======== Data shown
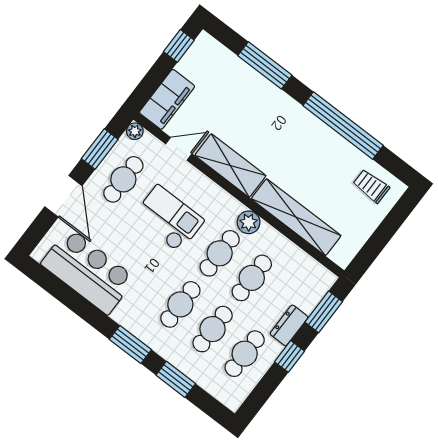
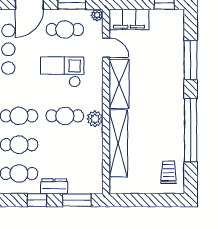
checkout: (168, 219) -> (62, 72), turned -90
cafe table: (252, 278) -> (65, 145), removed

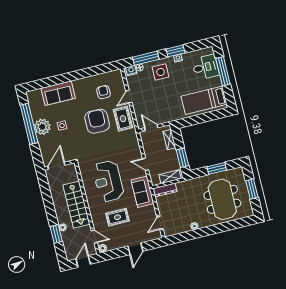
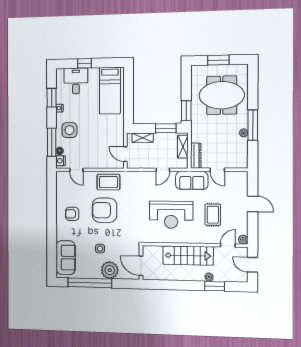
window: (175, 51) -> (52, 98), moved
window: (223, 71) -> (84, 63), width x0.46
armchair: (104, 92) -> (72, 214), moved
sofa: (58, 93) -> (66, 258), moved
door: (129, 97) -> (76, 170), moved
plant: (42, 127) -> (110, 270), moved
door: (151, 128) -> (125, 154), hinge flipped
window: (217, 168) -> (186, 111), moved
door: (160, 223) -> (217, 170), moved
window: (203, 232) -> (253, 125), added

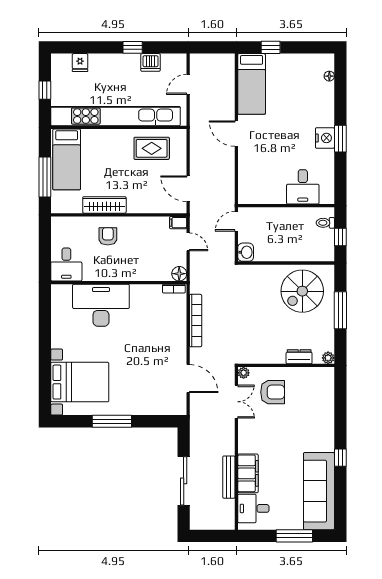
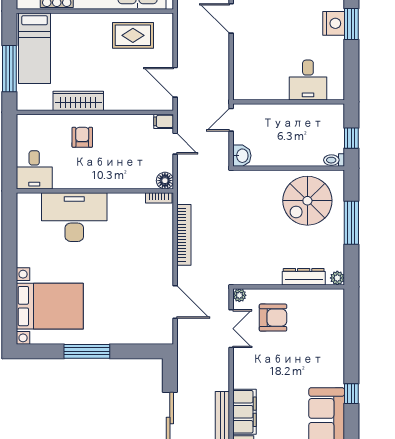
toilet: (325, 223) -> (334, 160), moved
dresser: (299, 357) -> (304, 277), width x1.44

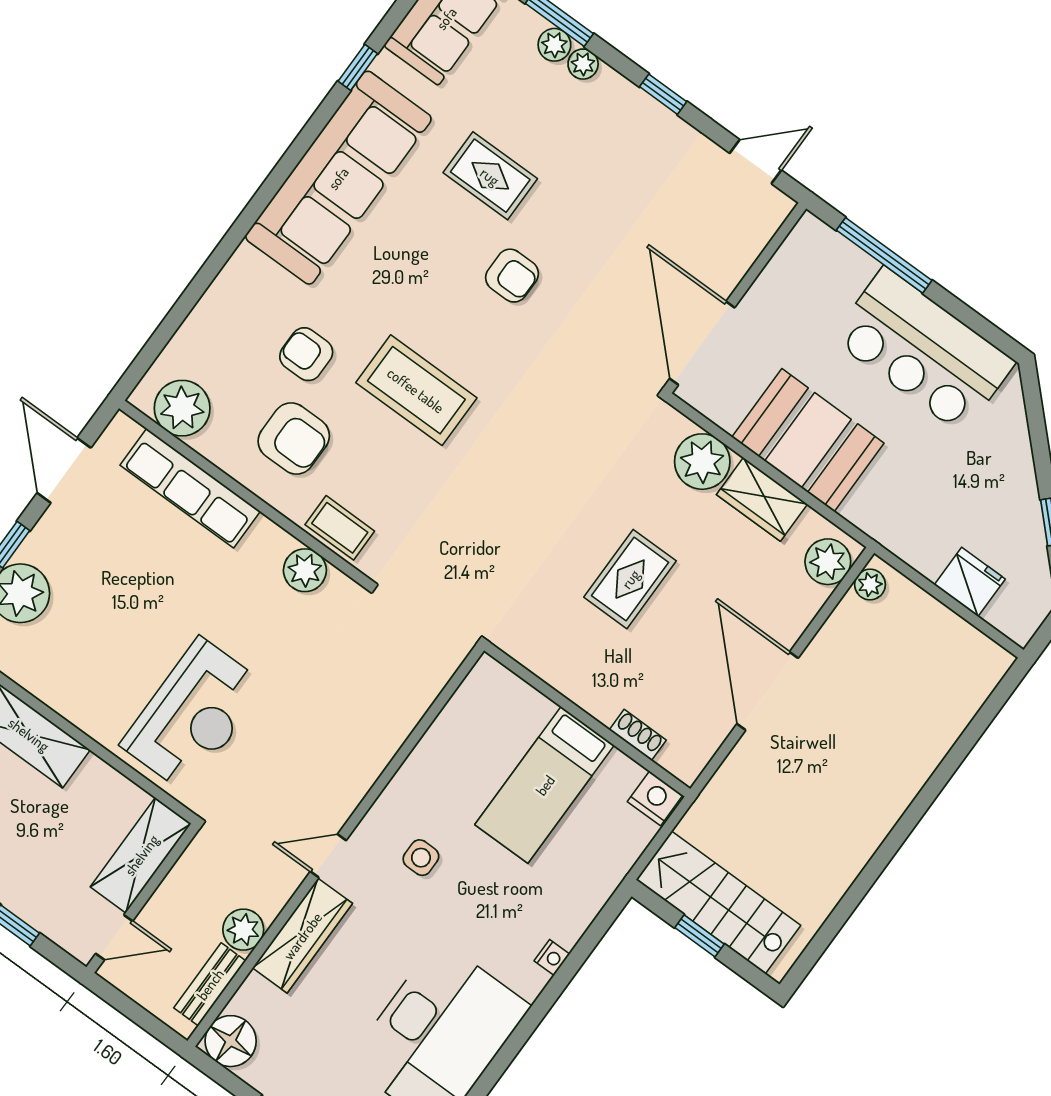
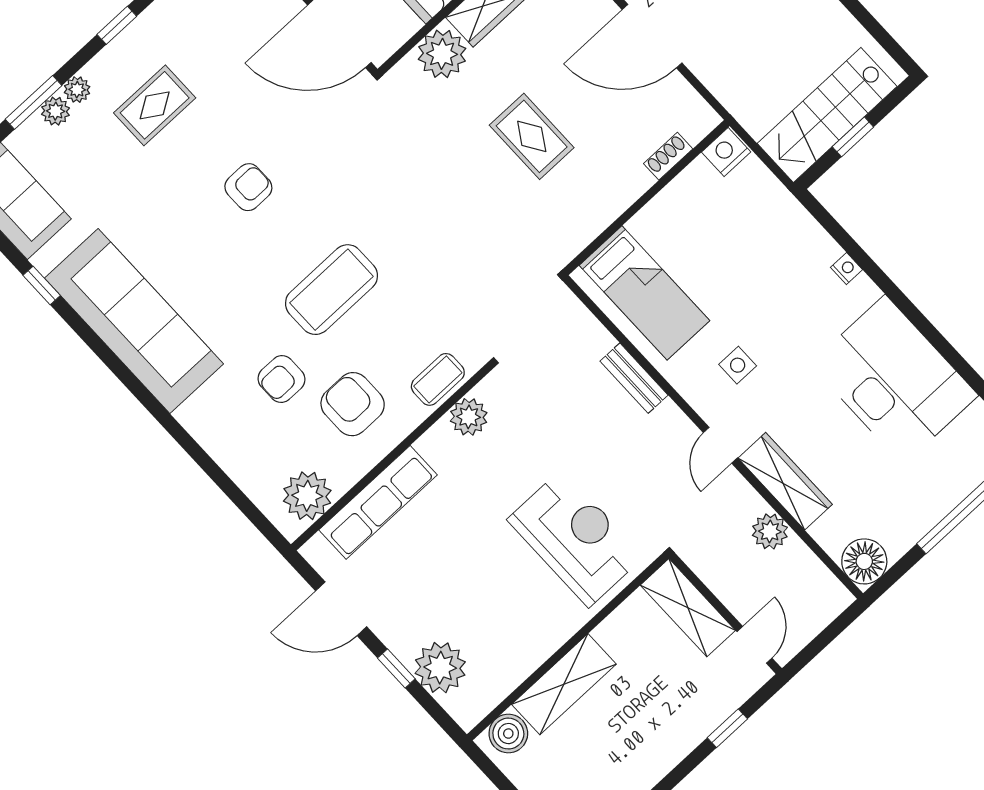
rug: (490, 176) -> (155, 105), moved
armchair: (294, 438) -> (353, 404), turned -90
bed: (545, 785) -> (644, 293), moved
bench: (210, 984) -> (634, 378), moved

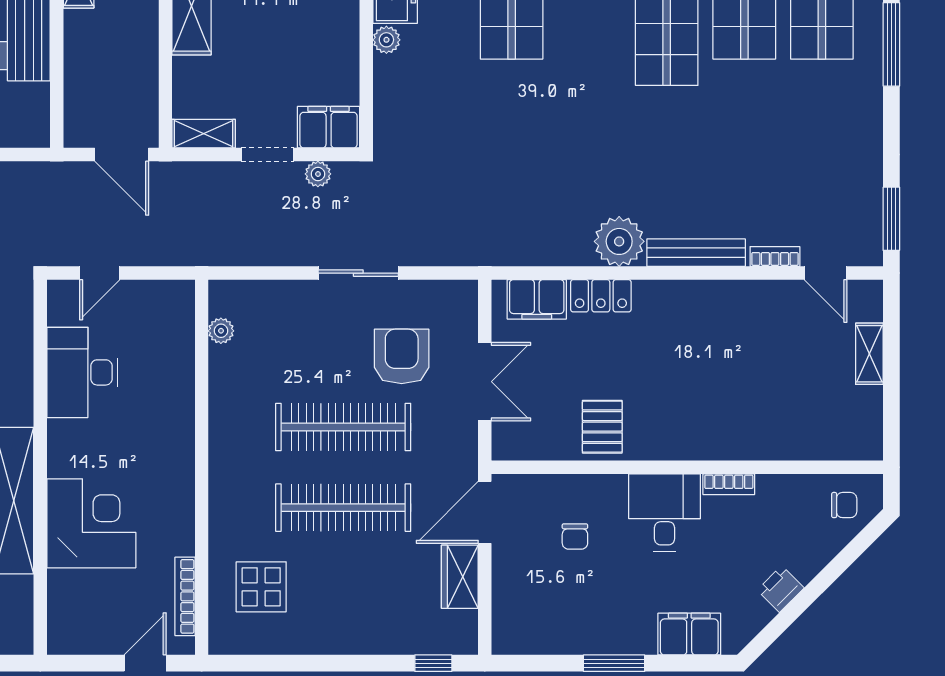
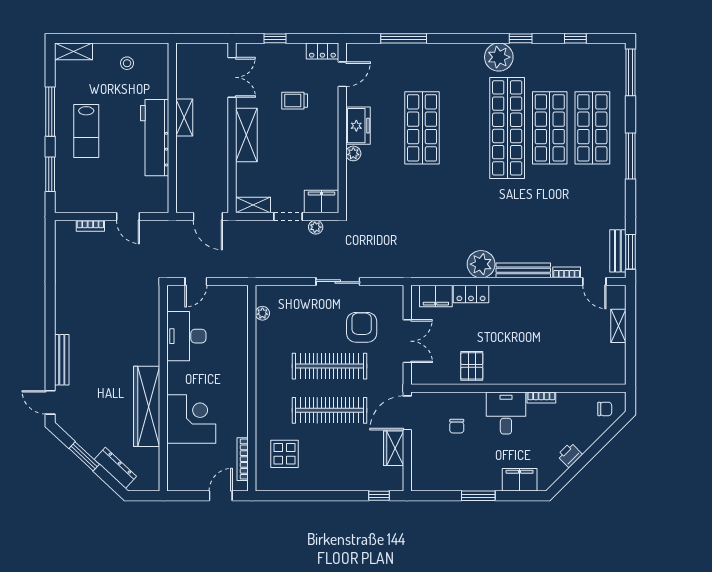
bench: (868, 217) -> (618, 251), added

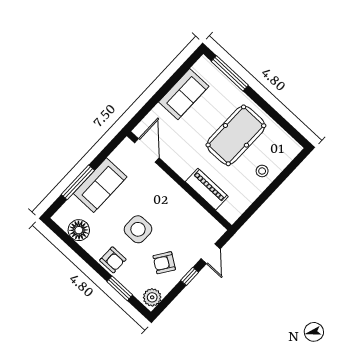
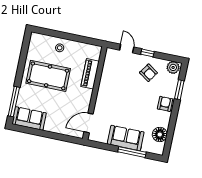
sofa: (184, 94) -> (29, 118), moved
side table: (138, 229) -> (138, 100), removed
door: (211, 254) -> (127, 49), hinge flipped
================
Exercise directions
Please print the lines above word for word, starting at the one with "armchair: (104, 92) -> (72, 214), moved" and ending at the one with "dresser: (299, 357)", both included, and without any picture.

Solution for this problem
armchair: (104, 92) -> (72, 214), moved
sofa: (58, 93) -> (66, 258), moved
door: (129, 97) -> (76, 170), moved
plant: (42, 127) -> (110, 270), moved
door: (151, 128) -> (125, 154), hinge flipped
window: (217, 168) -> (186, 111), moved
door: (160, 223) -> (217, 170), moved
window: (203, 232) -> (253, 125), added

toilet: (325, 223) -> (334, 160), moved
dresser: (299, 357) -> (304, 277), width x1.44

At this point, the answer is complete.